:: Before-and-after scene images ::
****************
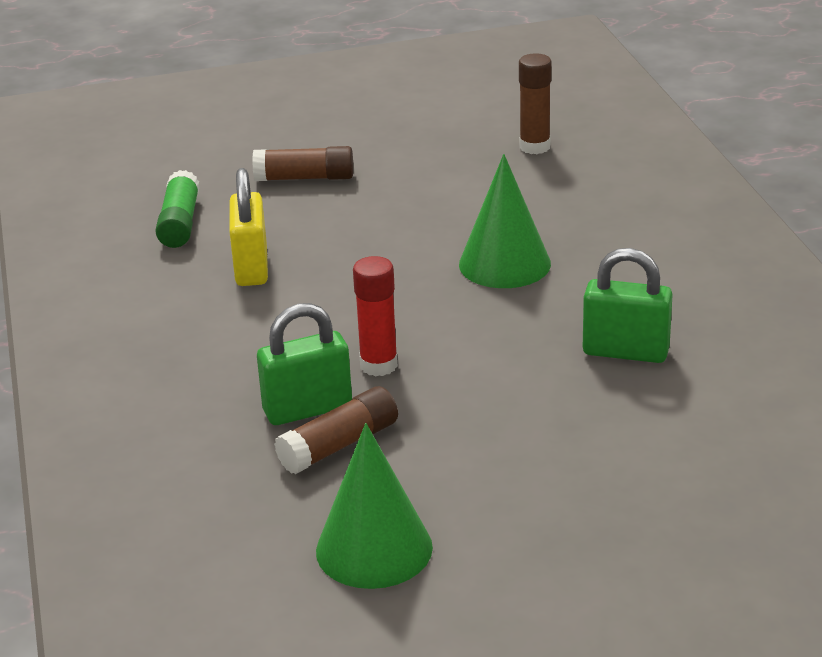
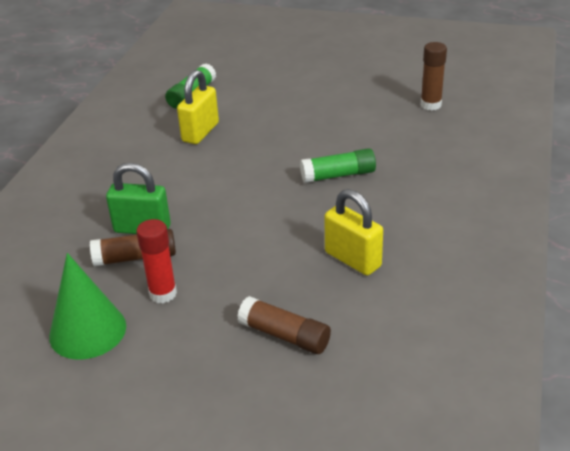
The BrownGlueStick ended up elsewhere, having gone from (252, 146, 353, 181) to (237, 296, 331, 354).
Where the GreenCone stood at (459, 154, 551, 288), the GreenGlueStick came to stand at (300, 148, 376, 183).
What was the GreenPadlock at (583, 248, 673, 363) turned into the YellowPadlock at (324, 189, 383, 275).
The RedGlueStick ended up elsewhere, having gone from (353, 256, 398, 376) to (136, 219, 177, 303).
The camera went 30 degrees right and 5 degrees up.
****************
:: What is expected ::
Where a line of the records above holds the word "gone", count it; give the total as a single number and nothing else.

:: Reply to the task ::
2